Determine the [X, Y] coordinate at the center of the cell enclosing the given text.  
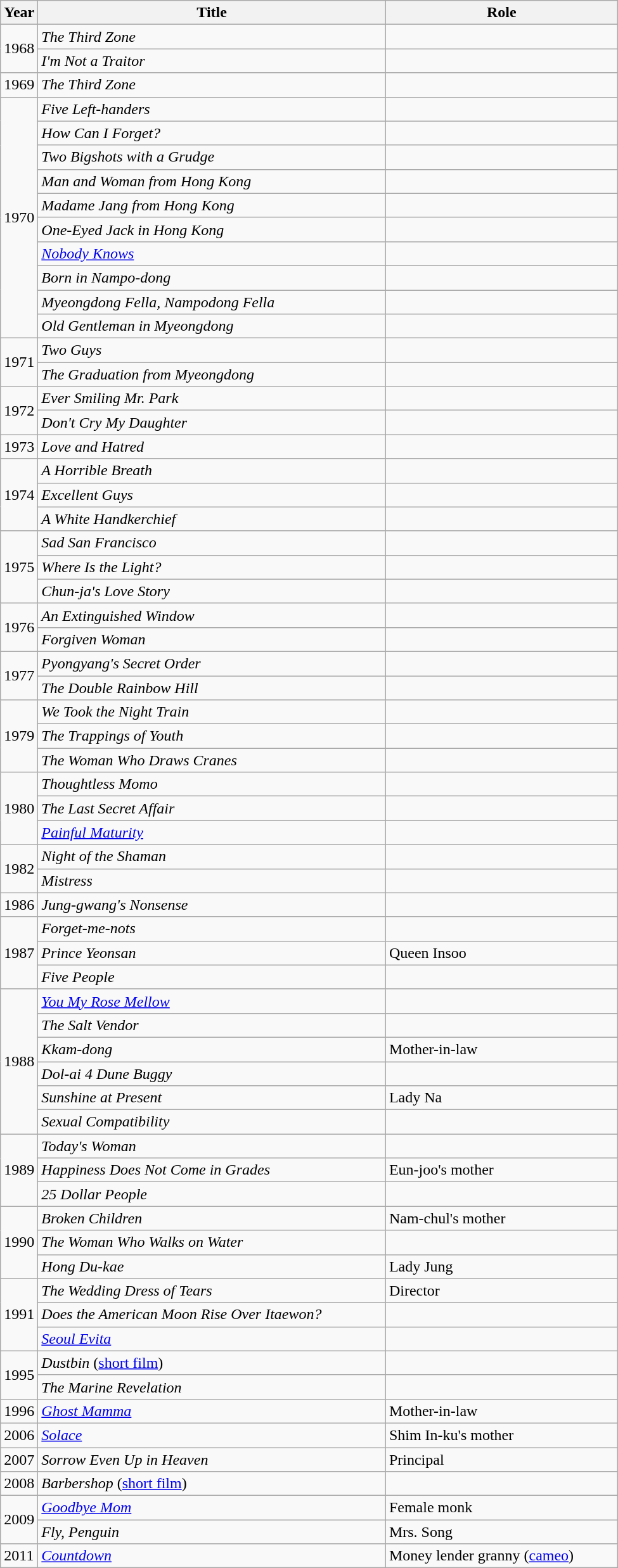
Five Left-handers [212, 109]
1971 [19, 363]
1976 [19, 628]
A White Handkerchief [212, 519]
Two Bigshots with a Grudge [212, 157]
Sad San Francisco [212, 543]
The Salt Vendor [212, 1026]
Sorrow Even Up in Heaven [212, 1460]
Mistress [212, 881]
We Took the Night Train [212, 712]
1979 [19, 737]
Kkam-dong [212, 1050]
An Extinguished Window [212, 615]
Dustbin (short film) [212, 1363]
Director [501, 1291]
Title [212, 13]
Broken Children [212, 1219]
I'm Not a Traitor [212, 61]
Five People [212, 977]
1986 [19, 905]
Don't Cry My Daughter [212, 423]
Role [501, 13]
The Woman Who Draws Cranes [212, 761]
1996 [19, 1412]
Today's Woman [212, 1147]
1970 [19, 218]
1980 [19, 809]
The Graduation from Myeongdong [212, 375]
2006 [19, 1436]
Money lender granny (cameo) [501, 1557]
Barbershop (short film) [212, 1484]
Nam-chul's mother [501, 1219]
Happiness Does Not Come in Grades [212, 1171]
The Woman Who Walks on Water [212, 1243]
25 Dollar People [212, 1195]
1975 [19, 567]
Thoughtless Momo [212, 785]
The Double Rainbow Hill [212, 688]
Sexual Compatibility [212, 1123]
Myeongdong Fella, Nampodong Fella [212, 302]
Lady Jung [501, 1267]
Pyongyang's Secret Order [212, 664]
2008 [19, 1484]
Solace [212, 1436]
Lady Na [501, 1098]
One-Eyed Jack in Hong Kong [212, 229]
Forget-me-nots [212, 929]
1988 [19, 1062]
1989 [19, 1171]
1990 [19, 1243]
Madame Jang from Hong Kong [212, 205]
Queen Insoo [501, 953]
2007 [19, 1460]
Excellent Guys [212, 495]
Old Gentleman in Myeongdong [212, 326]
Born in Nampo-dong [212, 278]
Fly, Penguin [212, 1533]
Dol-ai 4 Dune Buggy [212, 1074]
1982 [19, 869]
Love and Hatred [212, 447]
2009 [19, 1521]
Chun-ja's Love Story [212, 591]
1995 [19, 1375]
Hong Du-kae [212, 1267]
1972 [19, 411]
The Last Secret Affair [212, 809]
1987 [19, 953]
Night of the Shaman [212, 857]
Sunshine at Present [212, 1098]
Man and Woman from Hong Kong [212, 181]
Eun-joo's mother [501, 1171]
Prince Yeonsan [212, 953]
Ghost Mamma [212, 1412]
Forgiven Woman [212, 640]
2011 [19, 1557]
Year [19, 13]
Nobody Knows [212, 254]
You My Rose Mellow [212, 1001]
Goodbye Mom [212, 1509]
1969 [19, 85]
Painful Maturity [212, 833]
Countdown [212, 1557]
The Wedding Dress of Tears [212, 1291]
Jung-gwang's Nonsense [212, 905]
The Marine Revelation [212, 1387]
1977 [19, 676]
Does the American Moon Rise Over Itaewon? [212, 1315]
1968 [19, 49]
A Horrible Breath [212, 471]
Female monk [501, 1509]
The Trappings of Youth [212, 737]
How Can I Forget? [212, 133]
1974 [19, 495]
Two Guys [212, 351]
1991 [19, 1315]
Principal [501, 1460]
Mrs. Song [501, 1533]
Seoul Evita [212, 1339]
1973 [19, 447]
Where Is the Light? [212, 567]
Ever Smiling Mr. Park [212, 399]
Shim In-ku's mother [501, 1436]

════════════════════

## WHAT YOU WILL DO
Turn the data lines into a Markdown table, starting with the line that contains "Five Left-handers [212, 109]" and going on through the line that contains "Broken Children [212, 1219]". Use the columns "Row" for a running number and "Entry" for the line itself, and leave out any blank lines.

## ANSWER FOR THE TASK
| Row | Entry |
|---|---|
| 1 | Five Left-handers [212, 109] |
| 2 | 1971 [19, 363] |
| 3 | 1976 [19, 628] |
| 4 | A White Handkerchief [212, 519] |
| 5 | Two Bigshots with a Grudge [212, 157] |
| 6 | Sad San Francisco [212, 543] |
| 7 | The Salt Vendor [212, 1026] |
| 8 | Sorrow Even Up in Heaven [212, 1460] |
| 9 | Mistress [212, 881] |
| 10 | We Took the Night Train [212, 712] |
| 11 | 1979 [19, 737] |
| 12 | Kkam-dong [212, 1050] |
| 13 | An Extinguished Window [212, 615] |
| 14 | Dustbin (short film) [212, 1363] |
| 15 | Director [501, 1291] |
| 16 | Title [212, 13] |
| 17 | Broken Children [212, 1219] |